··· DATA SUPPLIED

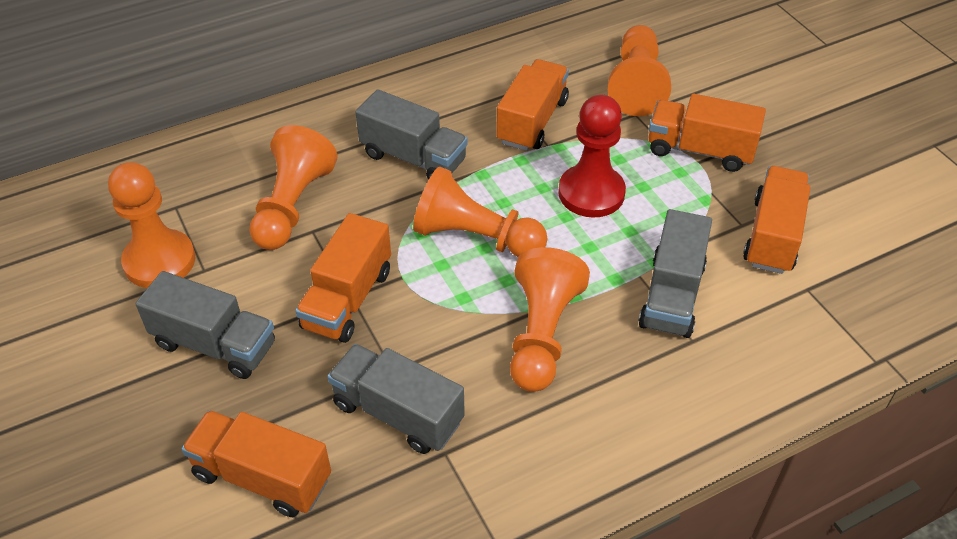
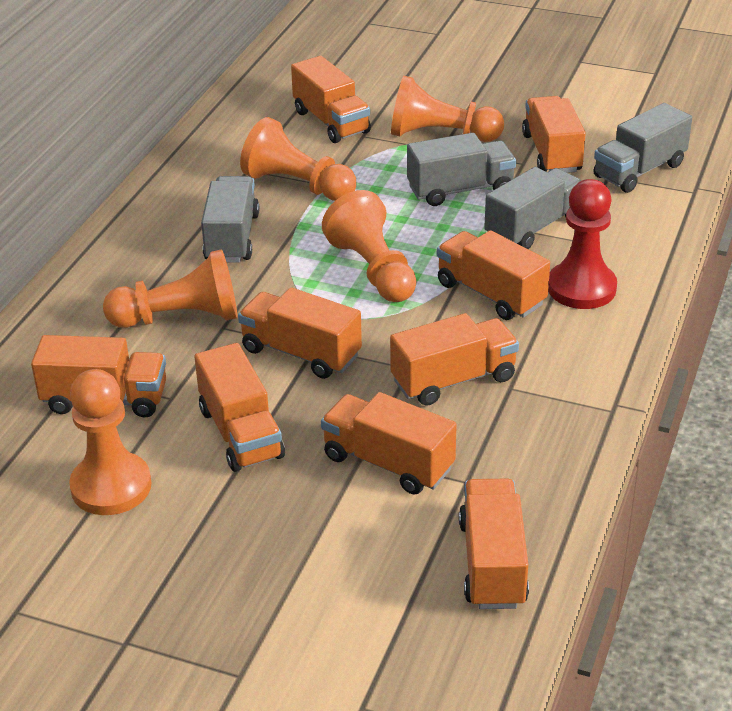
orange truck: 5 -> 9

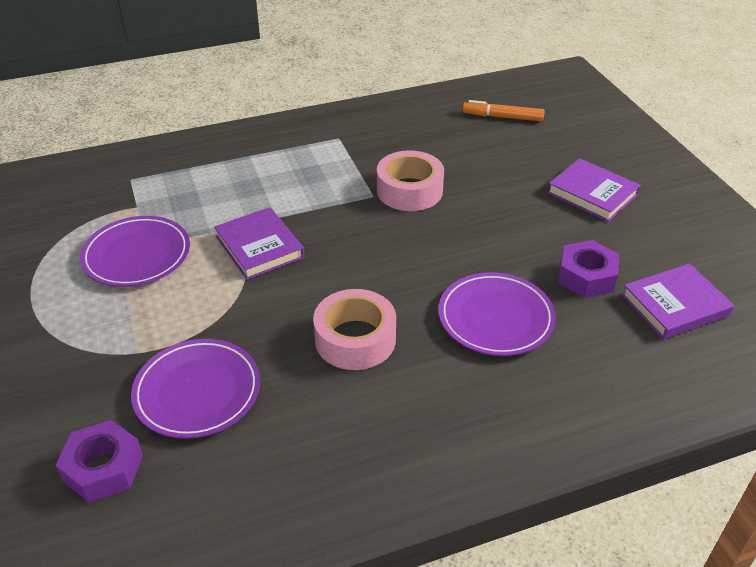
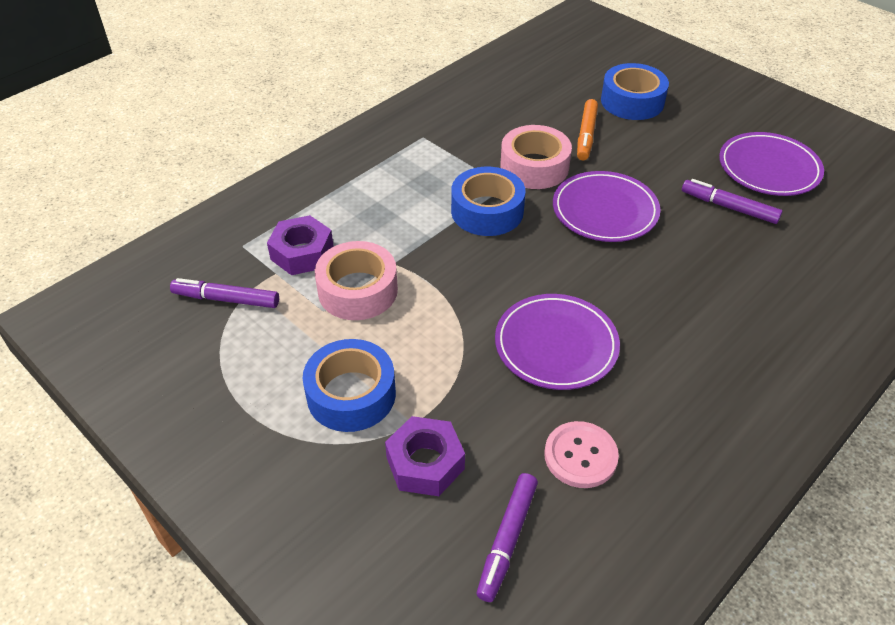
blue tape: 0 -> 3
pink button: 0 -> 1
purple book: 3 -> 0
purple marker: 0 -> 3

······

▶ WHAT THIS TASK INVOLVES
The records shown above are to be repeated exactly, with the pictures left out.

▶ ANSWER TO THE EXERCISE
orange truck: 5 -> 9

blue tape: 0 -> 3
pink button: 0 -> 1
purple book: 3 -> 0
purple marker: 0 -> 3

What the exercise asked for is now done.